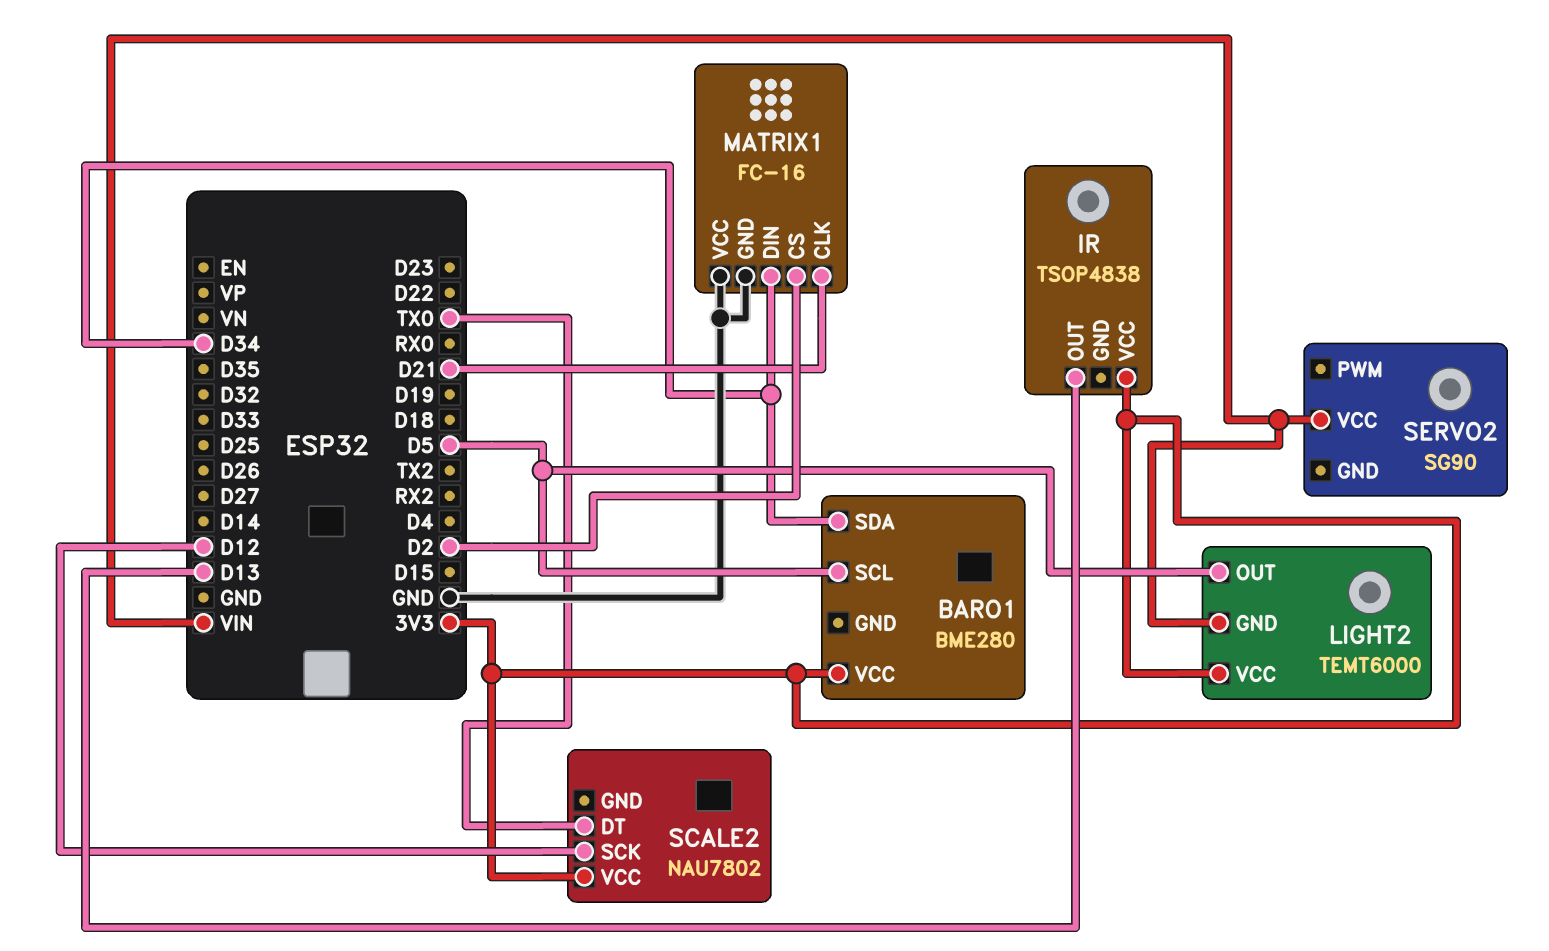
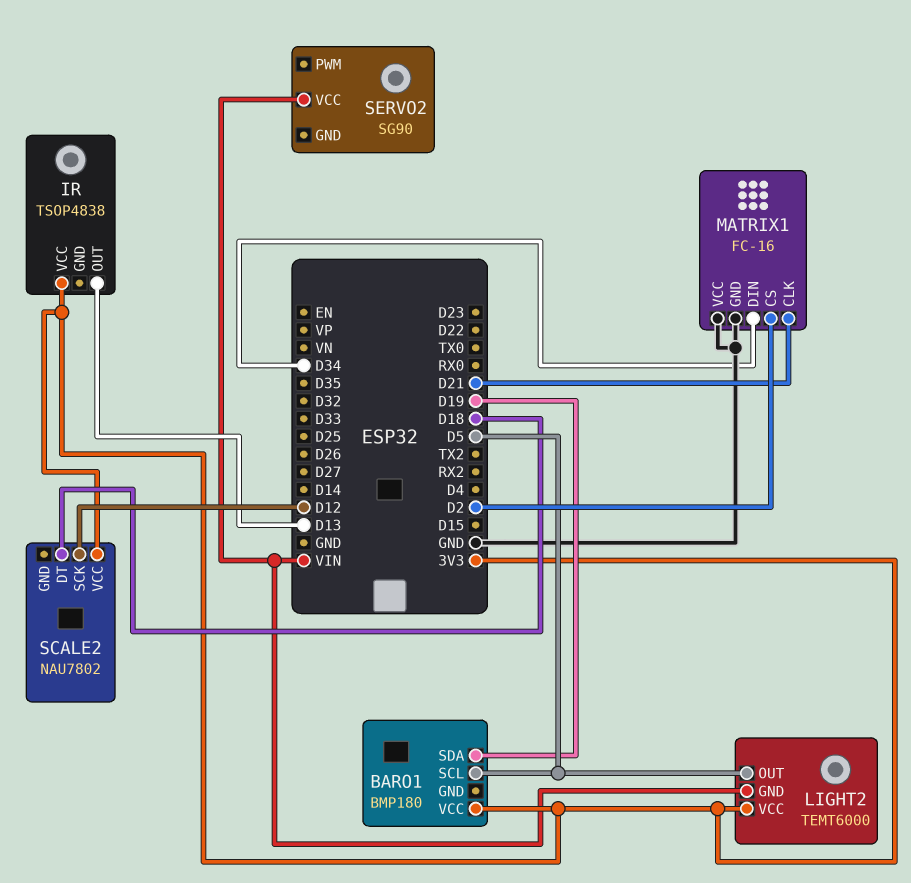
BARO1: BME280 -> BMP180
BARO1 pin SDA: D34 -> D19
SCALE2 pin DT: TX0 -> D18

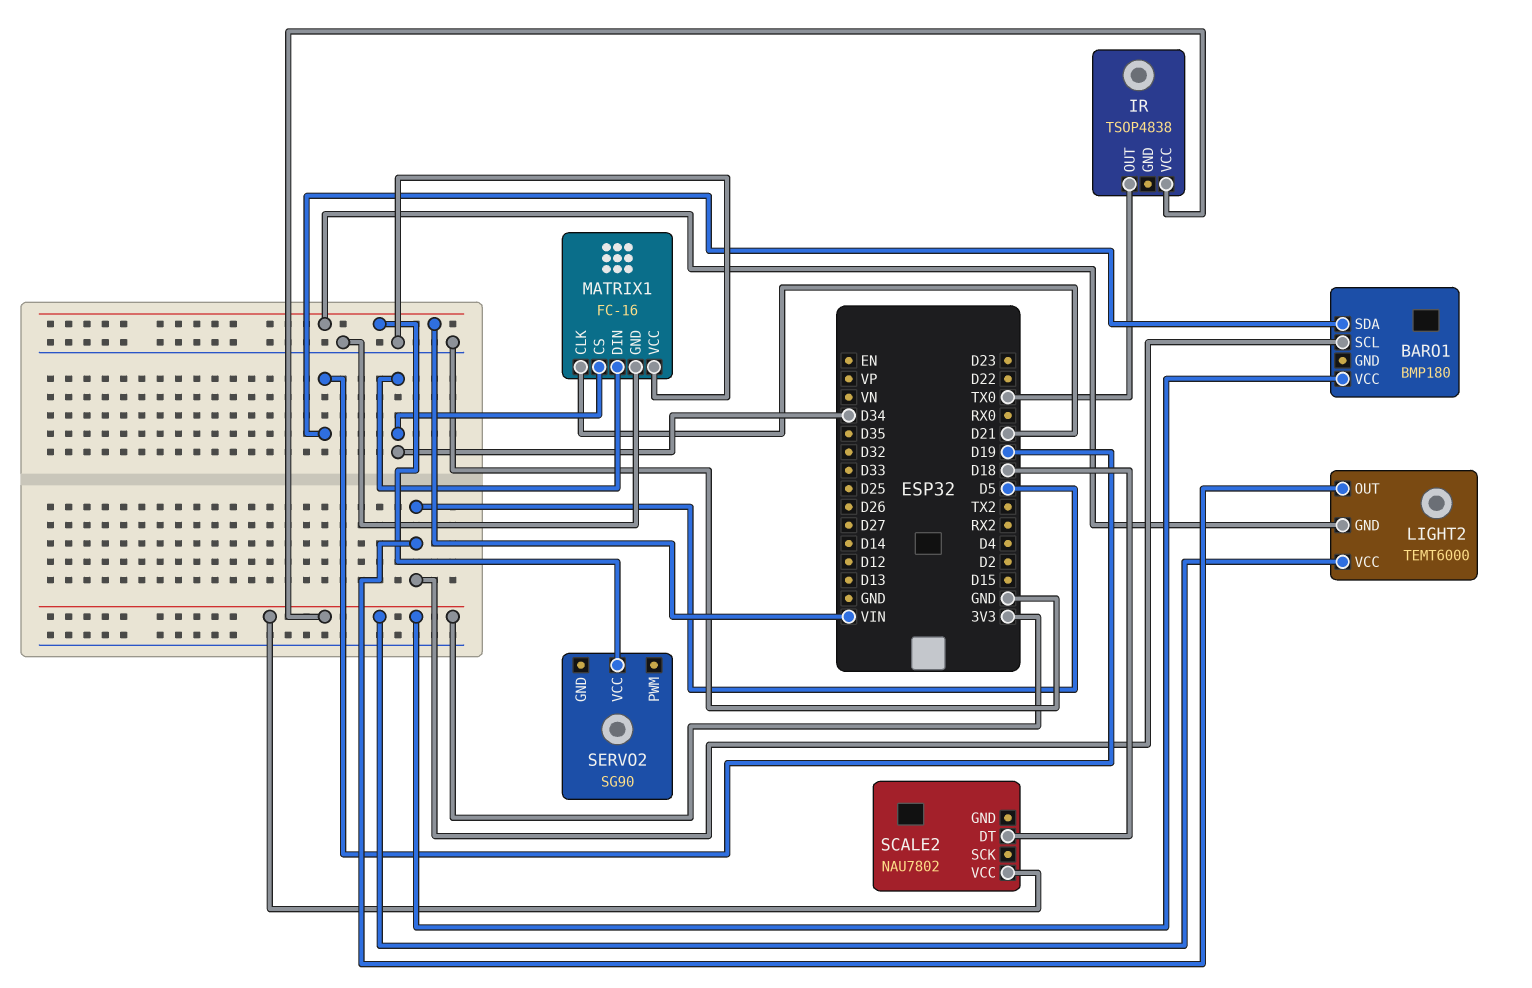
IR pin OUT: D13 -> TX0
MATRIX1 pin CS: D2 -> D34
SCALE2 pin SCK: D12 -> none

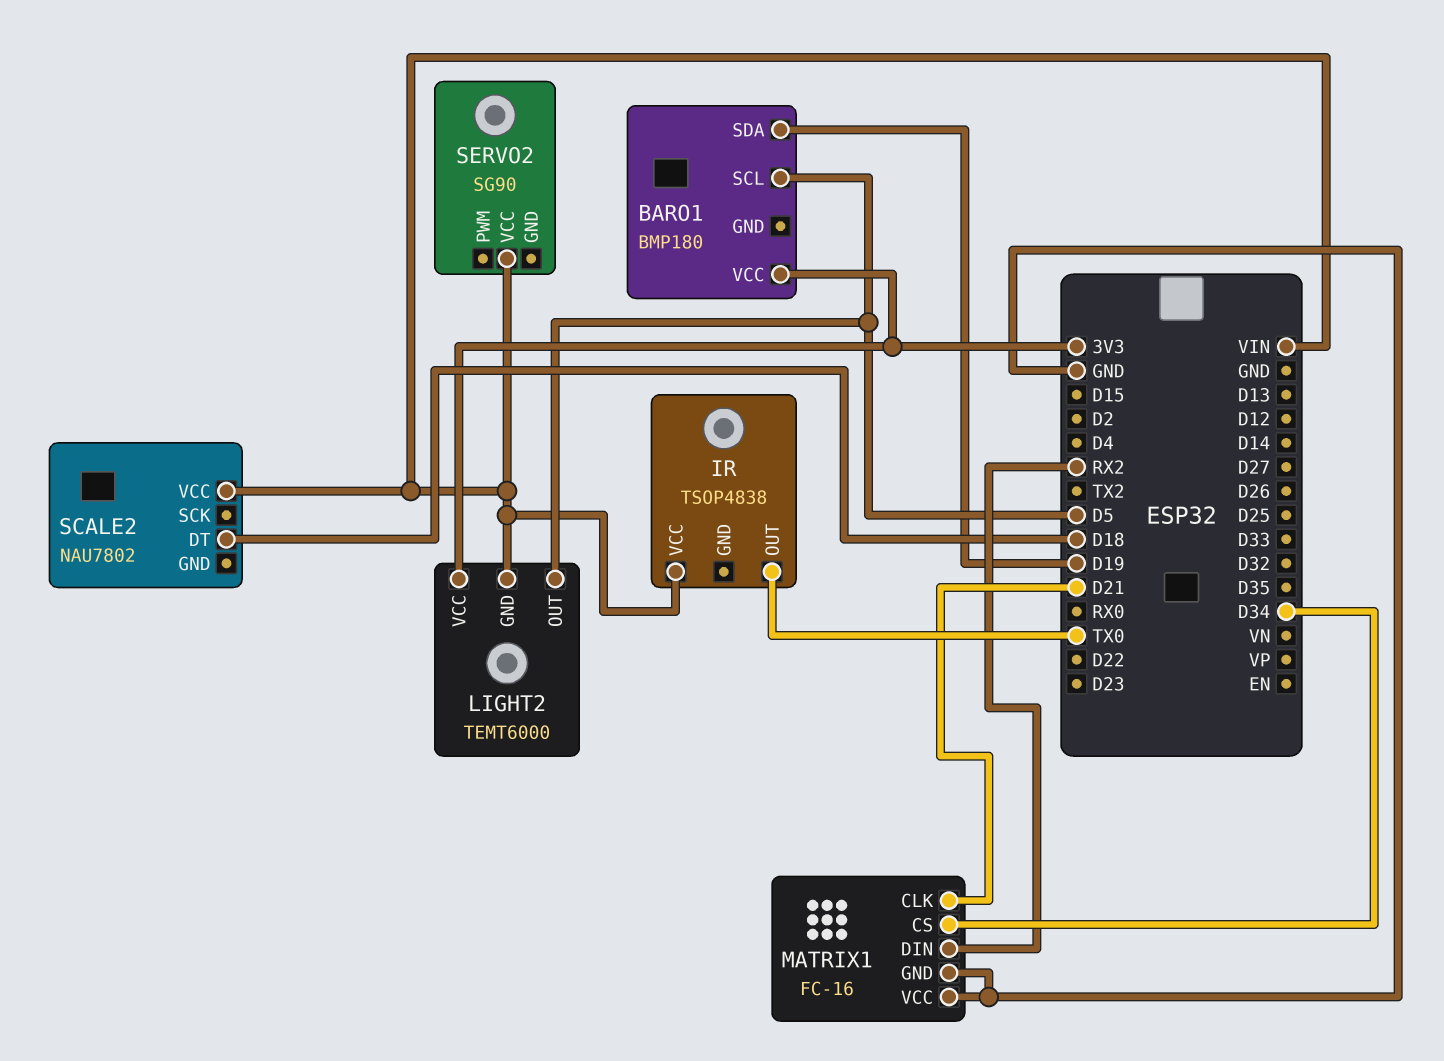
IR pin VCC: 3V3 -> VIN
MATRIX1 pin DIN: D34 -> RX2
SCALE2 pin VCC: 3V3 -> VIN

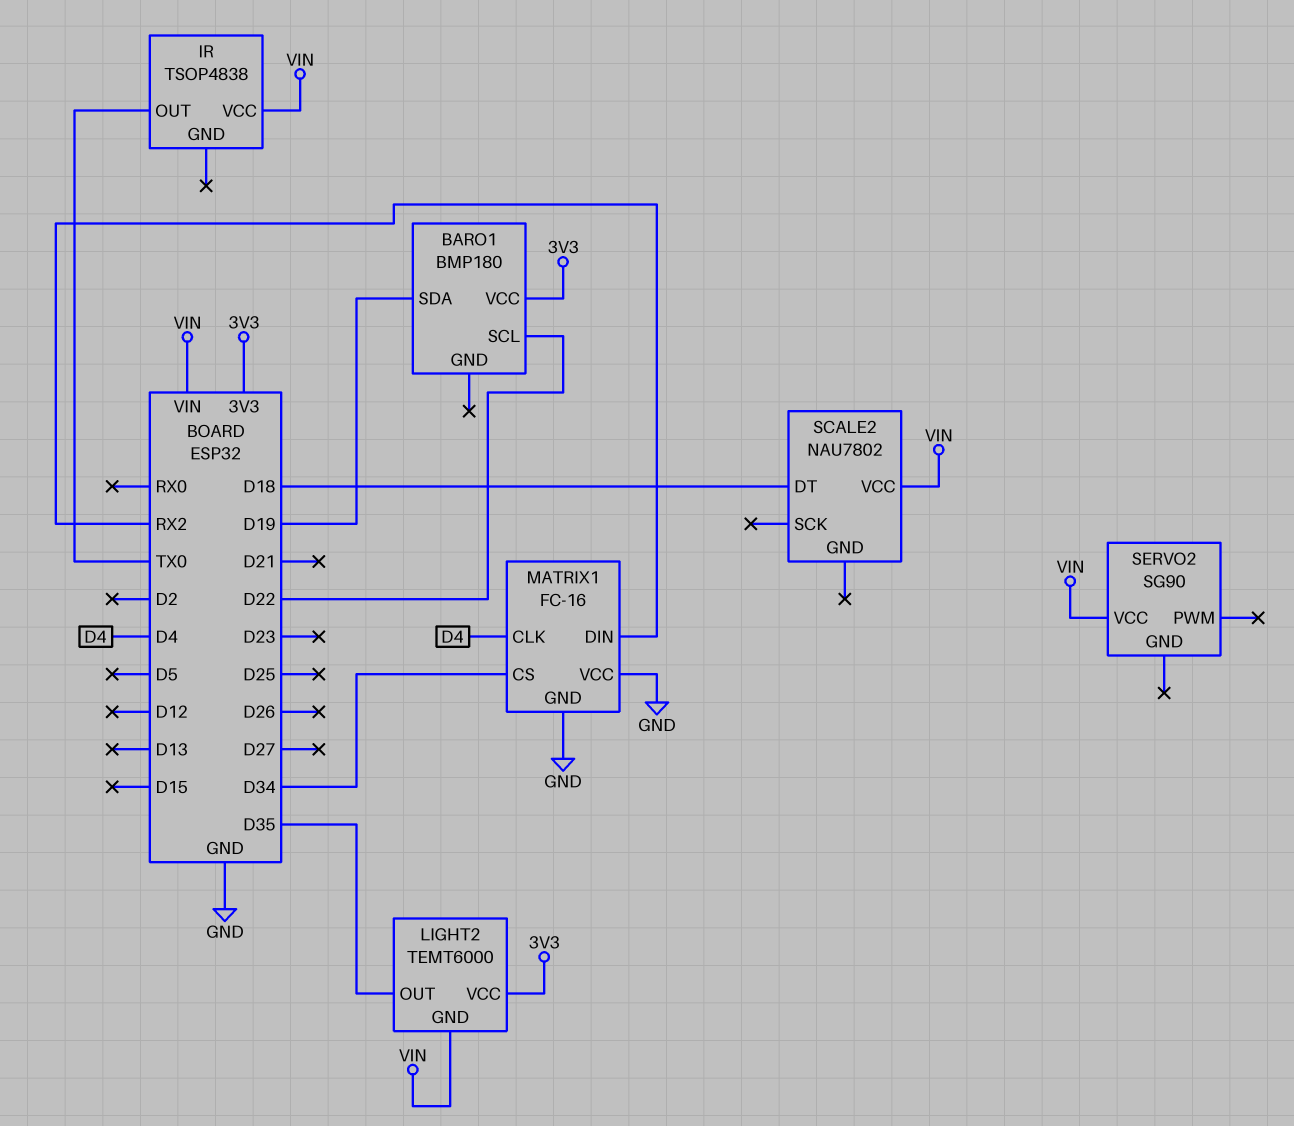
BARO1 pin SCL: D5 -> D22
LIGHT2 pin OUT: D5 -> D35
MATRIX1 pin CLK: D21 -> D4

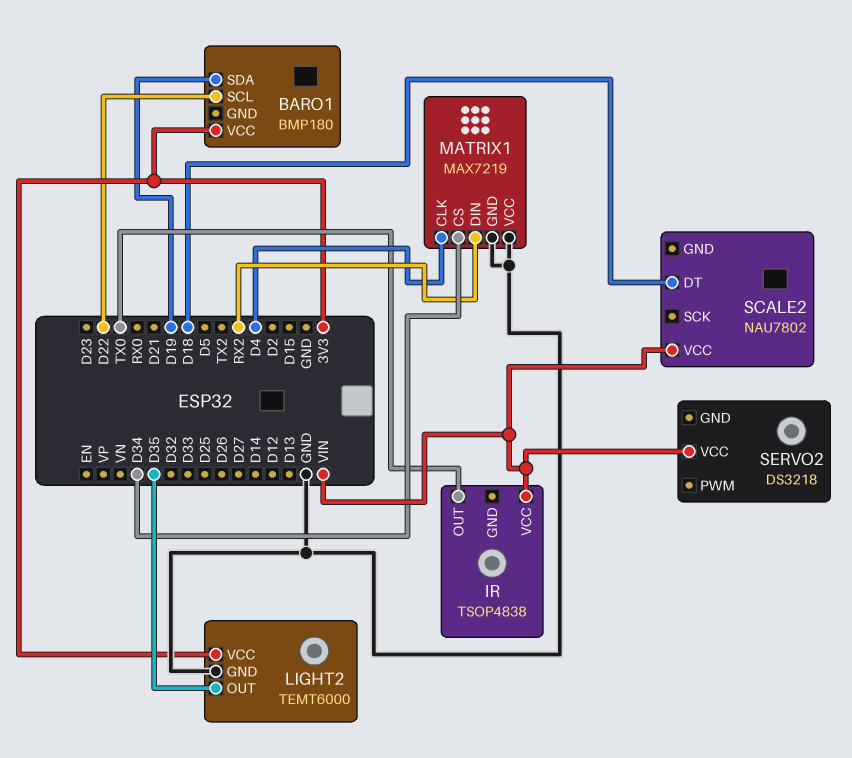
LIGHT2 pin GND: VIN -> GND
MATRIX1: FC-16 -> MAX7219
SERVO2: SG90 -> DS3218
■ ■ ■
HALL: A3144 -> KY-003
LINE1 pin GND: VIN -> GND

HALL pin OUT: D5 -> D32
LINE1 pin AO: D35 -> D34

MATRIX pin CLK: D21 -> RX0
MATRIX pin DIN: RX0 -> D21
■ ■ ■
» Directions for this task
Could you set down, word for word, only the lines above from the line with "HALL pin OUT: D5 -> D32" to the line with "MATRIX pin DIN: RX0 -> D21", including both?

» Reply
HALL pin OUT: D5 -> D32
LINE1 pin AO: D35 -> D34

MATRIX pin CLK: D21 -> RX0
MATRIX pin DIN: RX0 -> D21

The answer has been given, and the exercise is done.